- Collected material:
═══
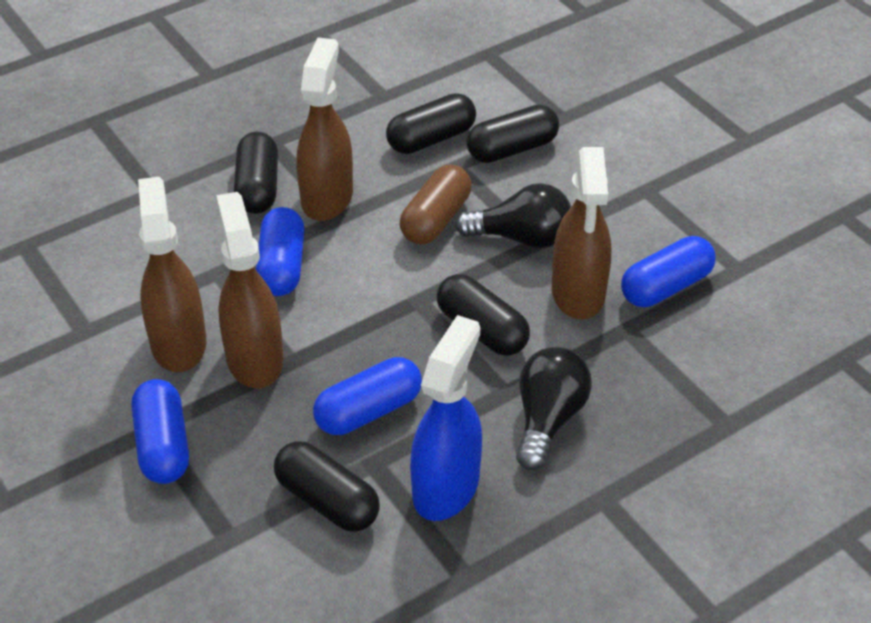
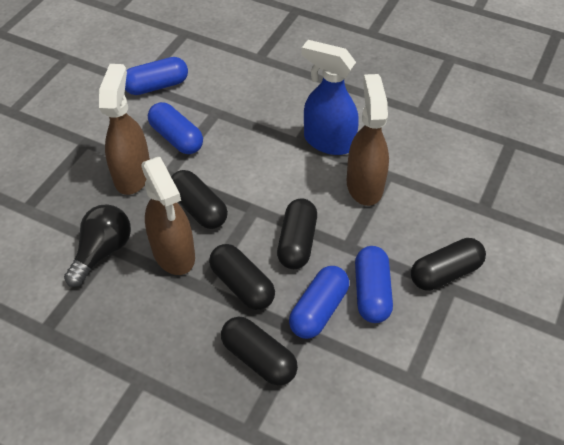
black light bulb: 2 -> 1
brown capsule: 1 -> 0
brown spray bottle: 4 -> 3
═══
- Problem to solve: Without the pictures, write out the entire listing exactly.

- Exercise answer:
black light bulb: 2 -> 1
brown capsule: 1 -> 0
brown spray bottle: 4 -> 3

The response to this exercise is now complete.